Records for processing |
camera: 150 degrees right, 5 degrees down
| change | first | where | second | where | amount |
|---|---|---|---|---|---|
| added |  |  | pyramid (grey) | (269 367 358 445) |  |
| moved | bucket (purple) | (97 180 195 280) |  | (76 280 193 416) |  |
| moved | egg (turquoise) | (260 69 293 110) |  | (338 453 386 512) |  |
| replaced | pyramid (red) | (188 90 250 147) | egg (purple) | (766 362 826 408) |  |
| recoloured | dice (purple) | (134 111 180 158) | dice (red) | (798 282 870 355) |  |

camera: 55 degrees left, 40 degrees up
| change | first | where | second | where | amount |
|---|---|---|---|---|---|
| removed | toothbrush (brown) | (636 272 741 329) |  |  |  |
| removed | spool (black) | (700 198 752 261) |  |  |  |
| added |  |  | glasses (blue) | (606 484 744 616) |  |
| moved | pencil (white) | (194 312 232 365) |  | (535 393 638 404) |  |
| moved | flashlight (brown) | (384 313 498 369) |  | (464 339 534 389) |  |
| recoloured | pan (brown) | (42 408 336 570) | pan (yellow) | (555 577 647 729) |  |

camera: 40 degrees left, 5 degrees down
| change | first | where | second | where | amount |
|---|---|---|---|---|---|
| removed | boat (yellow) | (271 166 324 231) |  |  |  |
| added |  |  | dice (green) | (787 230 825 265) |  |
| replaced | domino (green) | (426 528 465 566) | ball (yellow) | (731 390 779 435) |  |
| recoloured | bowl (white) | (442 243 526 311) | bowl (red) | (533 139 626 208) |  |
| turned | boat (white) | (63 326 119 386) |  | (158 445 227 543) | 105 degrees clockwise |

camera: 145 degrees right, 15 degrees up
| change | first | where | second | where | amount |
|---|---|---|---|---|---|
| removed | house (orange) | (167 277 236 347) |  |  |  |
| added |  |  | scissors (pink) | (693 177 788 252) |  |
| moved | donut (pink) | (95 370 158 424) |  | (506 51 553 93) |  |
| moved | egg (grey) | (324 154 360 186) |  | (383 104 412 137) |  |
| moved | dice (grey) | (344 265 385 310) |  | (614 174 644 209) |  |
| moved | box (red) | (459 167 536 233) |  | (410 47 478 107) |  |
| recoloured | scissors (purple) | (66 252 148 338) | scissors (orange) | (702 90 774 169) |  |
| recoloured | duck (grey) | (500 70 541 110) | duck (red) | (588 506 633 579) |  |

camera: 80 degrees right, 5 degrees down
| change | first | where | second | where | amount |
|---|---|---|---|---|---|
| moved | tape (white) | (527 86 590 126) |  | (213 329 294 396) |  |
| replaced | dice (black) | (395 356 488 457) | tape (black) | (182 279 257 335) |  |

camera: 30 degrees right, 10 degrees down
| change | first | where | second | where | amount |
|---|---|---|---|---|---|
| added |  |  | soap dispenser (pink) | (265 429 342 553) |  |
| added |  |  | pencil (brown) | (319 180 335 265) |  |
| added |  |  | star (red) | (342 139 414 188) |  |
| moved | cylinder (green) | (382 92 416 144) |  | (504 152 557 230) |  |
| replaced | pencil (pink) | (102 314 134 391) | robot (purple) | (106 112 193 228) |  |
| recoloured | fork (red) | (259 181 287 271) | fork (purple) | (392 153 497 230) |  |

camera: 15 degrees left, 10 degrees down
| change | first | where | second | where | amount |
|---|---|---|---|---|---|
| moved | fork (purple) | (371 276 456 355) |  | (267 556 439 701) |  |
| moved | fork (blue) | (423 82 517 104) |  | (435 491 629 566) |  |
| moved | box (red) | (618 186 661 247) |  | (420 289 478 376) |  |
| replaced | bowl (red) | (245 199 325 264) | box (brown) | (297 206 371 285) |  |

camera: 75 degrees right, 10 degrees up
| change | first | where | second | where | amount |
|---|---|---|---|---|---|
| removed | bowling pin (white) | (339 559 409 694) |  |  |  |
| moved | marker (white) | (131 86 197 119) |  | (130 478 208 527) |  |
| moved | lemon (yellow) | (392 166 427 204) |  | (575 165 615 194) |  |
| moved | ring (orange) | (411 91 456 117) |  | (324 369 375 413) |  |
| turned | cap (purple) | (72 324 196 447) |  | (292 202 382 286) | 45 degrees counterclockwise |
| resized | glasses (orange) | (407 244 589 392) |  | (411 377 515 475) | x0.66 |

Work required | Word for word, restate all of the entries.

Result of the exercise |
camera: 150 degrees right, 5 degrees down
| change | first | where | second | where | amount |
|---|---|---|---|---|---|
| added |  |  | pyramid (grey) | (269 367 358 445) |  |
| moved | bucket (purple) | (97 180 195 280) |  | (76 280 193 416) |  |
| moved | egg (turquoise) | (260 69 293 110) |  | (338 453 386 512) |  |
| replaced | pyramid (red) | (188 90 250 147) | egg (purple) | (766 362 826 408) |  |
| recoloured | dice (purple) | (134 111 180 158) | dice (red) | (798 282 870 355) |  |

camera: 55 degrees left, 40 degrees up
| change | first | where | second | where | amount |
|---|---|---|---|---|---|
| removed | toothbrush (brown) | (636 272 741 329) |  |  |  |
| removed | spool (black) | (700 198 752 261) |  |  |  |
| added |  |  | glasses (blue) | (606 484 744 616) |  |
| moved | pencil (white) | (194 312 232 365) |  | (535 393 638 404) |  |
| moved | flashlight (brown) | (384 313 498 369) |  | (464 339 534 389) |  |
| recoloured | pan (brown) | (42 408 336 570) | pan (yellow) | (555 577 647 729) |  |

camera: 40 degrees left, 5 degrees down
| change | first | where | second | where | amount |
|---|---|---|---|---|---|
| removed | boat (yellow) | (271 166 324 231) |  |  |  |
| added |  |  | dice (green) | (787 230 825 265) |  |
| replaced | domino (green) | (426 528 465 566) | ball (yellow) | (731 390 779 435) |  |
| recoloured | bowl (white) | (442 243 526 311) | bowl (red) | (533 139 626 208) |  |
| turned | boat (white) | (63 326 119 386) |  | (158 445 227 543) | 105 degrees clockwise |

camera: 145 degrees right, 15 degrees up
| change | first | where | second | where | amount |
|---|---|---|---|---|---|
| removed | house (orange) | (167 277 236 347) |  |  |  |
| added |  |  | scissors (pink) | (693 177 788 252) |  |
| moved | donut (pink) | (95 370 158 424) |  | (506 51 553 93) |  |
| moved | egg (grey) | (324 154 360 186) |  | (383 104 412 137) |  |
| moved | dice (grey) | (344 265 385 310) |  | (614 174 644 209) |  |
| moved | box (red) | (459 167 536 233) |  | (410 47 478 107) |  |
| recoloured | scissors (purple) | (66 252 148 338) | scissors (orange) | (702 90 774 169) |  |
| recoloured | duck (grey) | (500 70 541 110) | duck (red) | (588 506 633 579) |  |

camera: 80 degrees right, 5 degrees down
| change | first | where | second | where | amount |
|---|---|---|---|---|---|
| moved | tape (white) | (527 86 590 126) |  | (213 329 294 396) |  |
| replaced | dice (black) | (395 356 488 457) | tape (black) | (182 279 257 335) |  |

camera: 30 degrees right, 10 degrees down
| change | first | where | second | where | amount |
|---|---|---|---|---|---|
| added |  |  | soap dispenser (pink) | (265 429 342 553) |  |
| added |  |  | pencil (brown) | (319 180 335 265) |  |
| added |  |  | star (red) | (342 139 414 188) |  |
| moved | cylinder (green) | (382 92 416 144) |  | (504 152 557 230) |  |
| replaced | pencil (pink) | (102 314 134 391) | robot (purple) | (106 112 193 228) |  |
| recoloured | fork (red) | (259 181 287 271) | fork (purple) | (392 153 497 230) |  |

camera: 15 degrees left, 10 degrees down
| change | first | where | second | where | amount |
|---|---|---|---|---|---|
| moved | fork (purple) | (371 276 456 355) |  | (267 556 439 701) |  |
| moved | fork (blue) | (423 82 517 104) |  | (435 491 629 566) |  |
| moved | box (red) | (618 186 661 247) |  | (420 289 478 376) |  |
| replaced | bowl (red) | (245 199 325 264) | box (brown) | (297 206 371 285) |  |

camera: 75 degrees right, 10 degrees up
| change | first | where | second | where | amount |
|---|---|---|---|---|---|
| removed | bowling pin (white) | (339 559 409 694) |  |  |  |
| moved | marker (white) | (131 86 197 119) |  | (130 478 208 527) |  |
| moved | lemon (yellow) | (392 166 427 204) |  | (575 165 615 194) |  |
| moved | ring (orange) | (411 91 456 117) |  | (324 369 375 413) |  |
| turned | cap (purple) | (72 324 196 447) |  | (292 202 382 286) | 45 degrees counterclockwise |
| resized | glasses (orange) | (407 244 589 392) |  | (411 377 515 475) | x0.66 |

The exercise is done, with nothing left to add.